Return each line from the items below that contains the string "kern". Case must match.

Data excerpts
----------

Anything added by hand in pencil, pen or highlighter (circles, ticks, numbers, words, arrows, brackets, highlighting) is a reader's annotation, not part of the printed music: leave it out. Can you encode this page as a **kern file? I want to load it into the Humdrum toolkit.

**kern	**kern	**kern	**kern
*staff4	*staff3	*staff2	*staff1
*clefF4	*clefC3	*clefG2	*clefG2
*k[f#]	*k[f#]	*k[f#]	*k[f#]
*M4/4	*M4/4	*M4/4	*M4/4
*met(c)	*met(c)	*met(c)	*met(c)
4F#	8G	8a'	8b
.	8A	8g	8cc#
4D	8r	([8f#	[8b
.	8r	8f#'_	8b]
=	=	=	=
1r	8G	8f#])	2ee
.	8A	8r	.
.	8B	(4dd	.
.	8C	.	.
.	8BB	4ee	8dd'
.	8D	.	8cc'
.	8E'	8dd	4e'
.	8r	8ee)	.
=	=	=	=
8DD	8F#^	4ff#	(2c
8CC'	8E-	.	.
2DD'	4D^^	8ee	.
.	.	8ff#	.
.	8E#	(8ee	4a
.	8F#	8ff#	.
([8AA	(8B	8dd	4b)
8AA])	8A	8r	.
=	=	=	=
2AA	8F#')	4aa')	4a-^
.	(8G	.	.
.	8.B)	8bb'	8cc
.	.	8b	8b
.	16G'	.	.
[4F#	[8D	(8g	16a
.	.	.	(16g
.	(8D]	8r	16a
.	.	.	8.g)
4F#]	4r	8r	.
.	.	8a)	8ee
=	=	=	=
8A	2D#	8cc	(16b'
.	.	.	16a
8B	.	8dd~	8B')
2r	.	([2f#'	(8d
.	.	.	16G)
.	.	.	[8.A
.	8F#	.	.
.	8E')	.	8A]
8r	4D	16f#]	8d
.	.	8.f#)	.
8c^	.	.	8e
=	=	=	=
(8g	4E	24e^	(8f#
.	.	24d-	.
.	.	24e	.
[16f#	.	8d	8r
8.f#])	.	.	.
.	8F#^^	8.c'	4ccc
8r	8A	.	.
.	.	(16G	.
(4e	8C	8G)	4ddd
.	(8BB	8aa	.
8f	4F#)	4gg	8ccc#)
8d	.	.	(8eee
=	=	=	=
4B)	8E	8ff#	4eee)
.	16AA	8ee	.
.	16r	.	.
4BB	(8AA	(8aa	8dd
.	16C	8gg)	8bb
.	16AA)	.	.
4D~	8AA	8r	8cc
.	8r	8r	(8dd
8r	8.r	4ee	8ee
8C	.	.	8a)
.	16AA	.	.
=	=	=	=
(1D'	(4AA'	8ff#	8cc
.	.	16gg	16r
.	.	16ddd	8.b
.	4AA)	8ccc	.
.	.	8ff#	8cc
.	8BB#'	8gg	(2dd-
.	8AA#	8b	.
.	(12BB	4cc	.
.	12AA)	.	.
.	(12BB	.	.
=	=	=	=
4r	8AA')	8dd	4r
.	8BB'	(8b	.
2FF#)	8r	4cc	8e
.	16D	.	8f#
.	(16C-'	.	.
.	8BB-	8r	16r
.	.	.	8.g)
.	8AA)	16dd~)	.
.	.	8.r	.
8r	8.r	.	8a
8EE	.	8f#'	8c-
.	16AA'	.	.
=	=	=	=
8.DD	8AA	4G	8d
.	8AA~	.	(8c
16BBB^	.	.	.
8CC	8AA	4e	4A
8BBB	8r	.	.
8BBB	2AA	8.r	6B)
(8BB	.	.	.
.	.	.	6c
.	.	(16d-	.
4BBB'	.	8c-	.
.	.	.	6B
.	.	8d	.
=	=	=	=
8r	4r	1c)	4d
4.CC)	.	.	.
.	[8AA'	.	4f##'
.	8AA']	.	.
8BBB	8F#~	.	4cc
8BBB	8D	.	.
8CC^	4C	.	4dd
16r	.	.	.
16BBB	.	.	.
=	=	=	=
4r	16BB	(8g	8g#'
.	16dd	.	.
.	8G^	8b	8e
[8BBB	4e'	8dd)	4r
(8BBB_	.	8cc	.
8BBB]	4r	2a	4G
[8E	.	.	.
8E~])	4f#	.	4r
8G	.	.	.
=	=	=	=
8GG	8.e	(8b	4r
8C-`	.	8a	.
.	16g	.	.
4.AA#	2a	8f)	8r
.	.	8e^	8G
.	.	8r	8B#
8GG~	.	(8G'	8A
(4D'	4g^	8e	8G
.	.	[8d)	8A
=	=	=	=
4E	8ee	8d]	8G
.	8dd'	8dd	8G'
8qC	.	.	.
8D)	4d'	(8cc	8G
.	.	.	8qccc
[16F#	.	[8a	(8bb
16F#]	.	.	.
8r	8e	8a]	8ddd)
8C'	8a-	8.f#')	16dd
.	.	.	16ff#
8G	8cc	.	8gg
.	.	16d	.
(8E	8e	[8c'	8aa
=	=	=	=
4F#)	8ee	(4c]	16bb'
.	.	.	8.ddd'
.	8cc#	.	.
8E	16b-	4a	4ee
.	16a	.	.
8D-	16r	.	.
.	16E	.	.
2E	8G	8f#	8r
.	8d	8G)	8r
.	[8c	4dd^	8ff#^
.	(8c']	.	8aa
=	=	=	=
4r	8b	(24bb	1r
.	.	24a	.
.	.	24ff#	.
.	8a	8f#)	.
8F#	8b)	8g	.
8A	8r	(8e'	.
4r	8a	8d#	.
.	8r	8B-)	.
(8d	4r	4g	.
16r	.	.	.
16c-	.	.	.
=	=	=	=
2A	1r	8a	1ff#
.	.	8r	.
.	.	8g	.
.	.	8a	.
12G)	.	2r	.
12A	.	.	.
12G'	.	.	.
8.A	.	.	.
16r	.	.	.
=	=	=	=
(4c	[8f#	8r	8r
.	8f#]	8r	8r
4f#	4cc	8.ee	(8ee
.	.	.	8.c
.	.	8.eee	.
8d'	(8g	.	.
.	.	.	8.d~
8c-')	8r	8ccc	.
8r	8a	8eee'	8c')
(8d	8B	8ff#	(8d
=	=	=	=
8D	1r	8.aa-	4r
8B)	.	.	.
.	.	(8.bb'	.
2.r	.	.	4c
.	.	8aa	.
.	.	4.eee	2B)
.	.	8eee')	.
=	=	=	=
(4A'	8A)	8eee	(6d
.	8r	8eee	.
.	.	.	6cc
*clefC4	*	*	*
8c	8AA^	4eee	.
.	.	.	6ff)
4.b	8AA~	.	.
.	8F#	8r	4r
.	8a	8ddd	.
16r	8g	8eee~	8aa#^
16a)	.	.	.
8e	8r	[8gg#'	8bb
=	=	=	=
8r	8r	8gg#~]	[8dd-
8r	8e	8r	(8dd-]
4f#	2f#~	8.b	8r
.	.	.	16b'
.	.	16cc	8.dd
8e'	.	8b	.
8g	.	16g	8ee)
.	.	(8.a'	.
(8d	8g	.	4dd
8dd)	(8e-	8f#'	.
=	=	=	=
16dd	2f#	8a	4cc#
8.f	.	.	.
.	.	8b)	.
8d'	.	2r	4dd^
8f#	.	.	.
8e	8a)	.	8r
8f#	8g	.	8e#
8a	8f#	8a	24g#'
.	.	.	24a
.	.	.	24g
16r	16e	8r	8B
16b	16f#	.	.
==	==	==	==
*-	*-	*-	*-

----------

### [REPLY]
Anything added by hand in pencil, pen or highlighter (circles, ticks, numbers, words, arrows, brackets, highlighting) is a reader's annotation, not part of the printed music: leave it out. Can you encode this page as a **kern file? I want to load it into the Humdrum toolkit.
**kern	**kern	**kern	**kern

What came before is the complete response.